→ Assignment: Search the records below for "semicircle" and copy every line it turns up in.
--- Data supplied ---
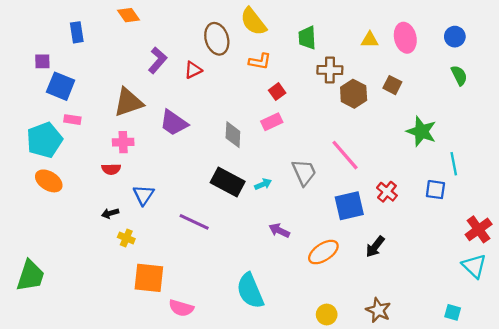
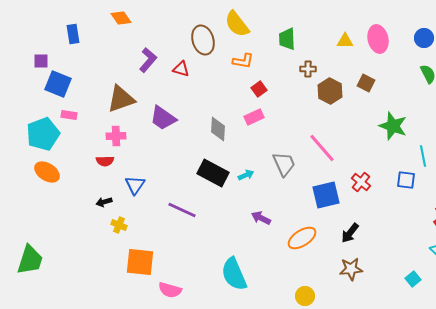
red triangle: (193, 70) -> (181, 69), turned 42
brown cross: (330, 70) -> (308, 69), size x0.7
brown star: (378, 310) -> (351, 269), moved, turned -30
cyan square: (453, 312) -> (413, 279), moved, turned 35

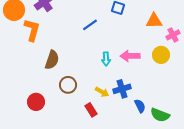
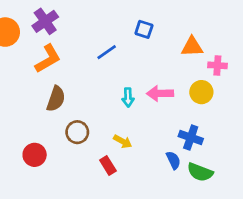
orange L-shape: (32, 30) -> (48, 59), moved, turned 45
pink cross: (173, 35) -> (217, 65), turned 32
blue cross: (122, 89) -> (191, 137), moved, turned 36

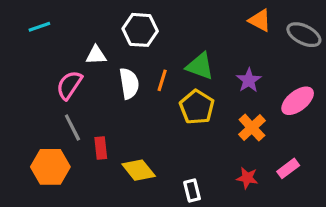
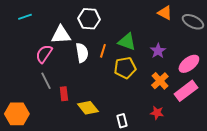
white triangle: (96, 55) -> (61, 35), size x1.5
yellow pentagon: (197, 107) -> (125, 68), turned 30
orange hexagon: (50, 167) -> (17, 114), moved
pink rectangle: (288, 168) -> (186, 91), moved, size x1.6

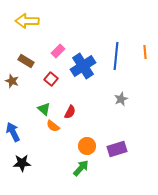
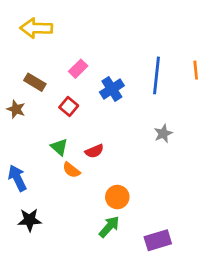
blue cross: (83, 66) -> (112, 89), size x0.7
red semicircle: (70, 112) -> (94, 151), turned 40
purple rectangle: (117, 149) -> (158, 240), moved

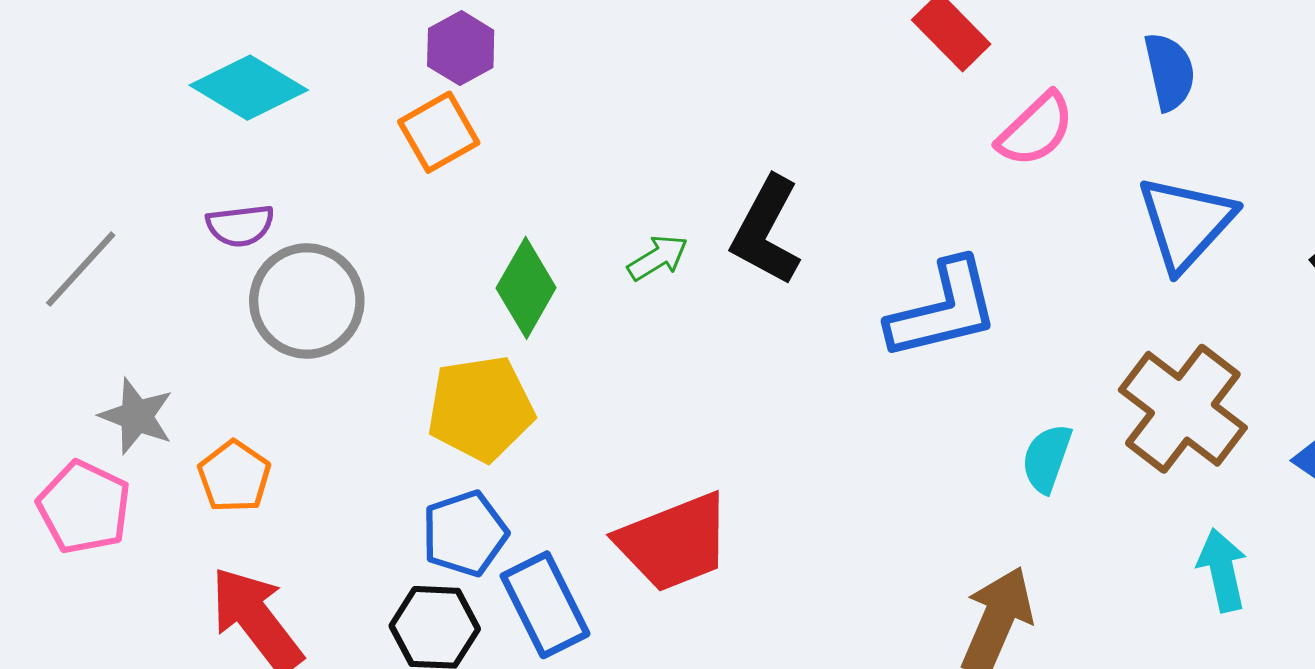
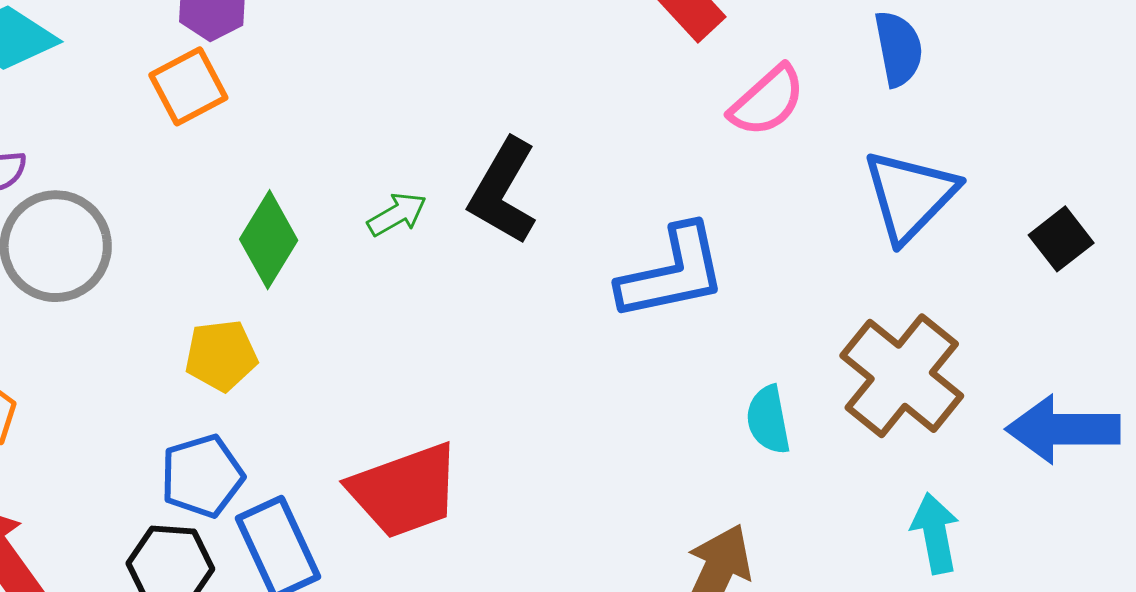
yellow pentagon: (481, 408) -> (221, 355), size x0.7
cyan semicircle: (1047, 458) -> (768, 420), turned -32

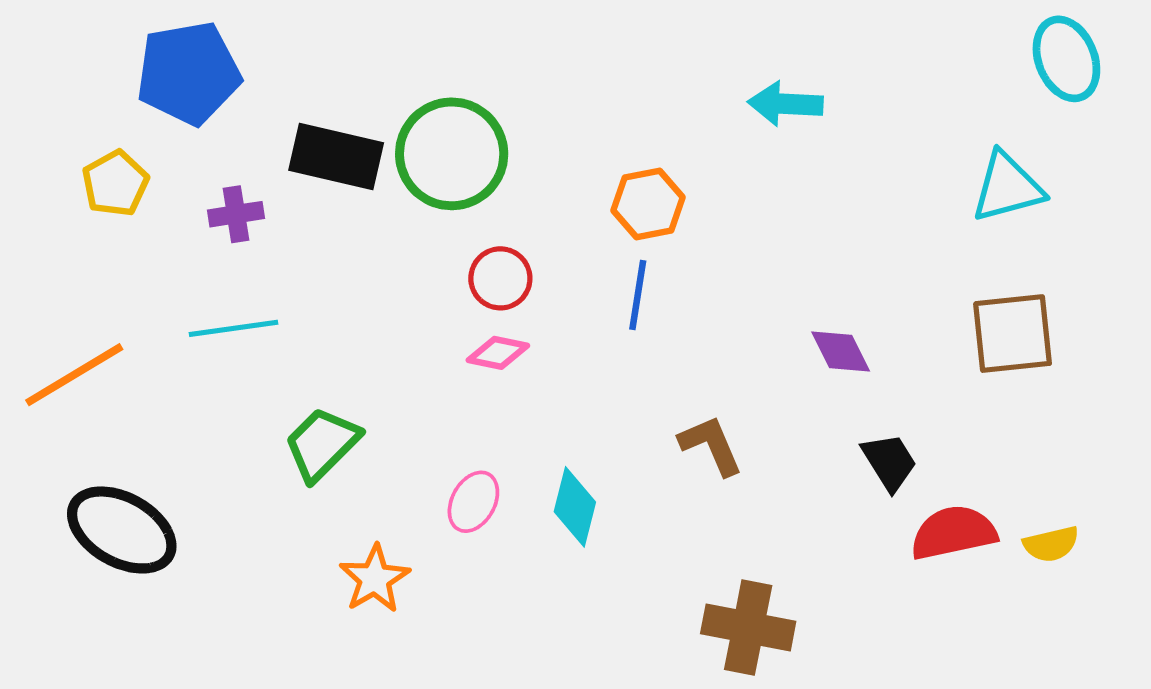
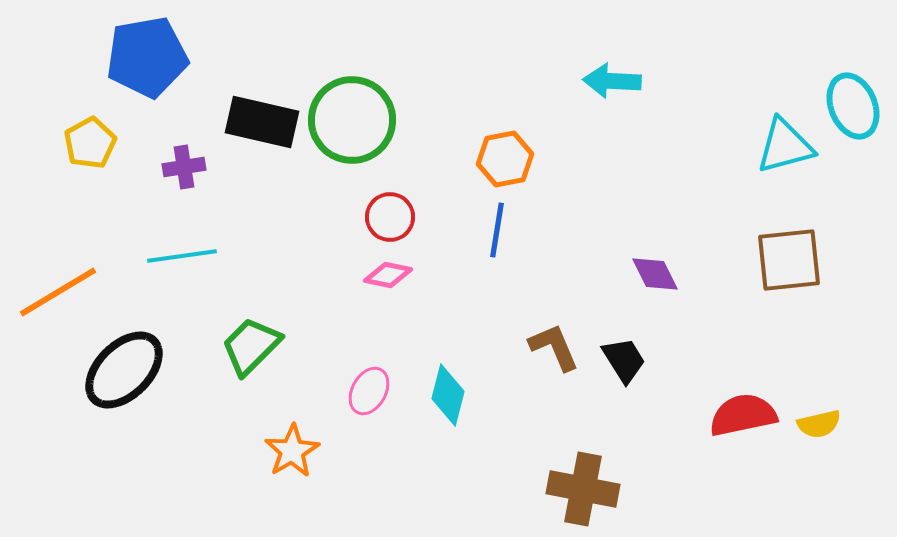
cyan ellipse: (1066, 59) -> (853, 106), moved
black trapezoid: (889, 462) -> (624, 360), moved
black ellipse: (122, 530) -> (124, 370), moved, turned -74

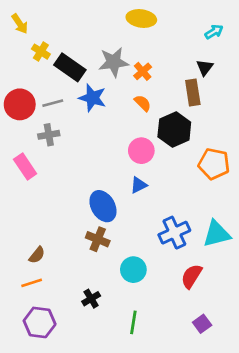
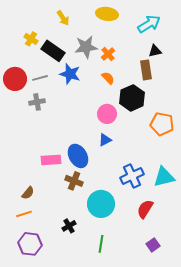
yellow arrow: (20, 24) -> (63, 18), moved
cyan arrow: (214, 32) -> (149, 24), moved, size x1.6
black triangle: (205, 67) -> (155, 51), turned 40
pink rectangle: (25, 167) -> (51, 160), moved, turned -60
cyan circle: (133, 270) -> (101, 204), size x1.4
---
→ Worked solution:
red semicircle: (70, 112) -> (94, 151), turned 40
cyan semicircle: (1047, 458) -> (768, 420), turned -32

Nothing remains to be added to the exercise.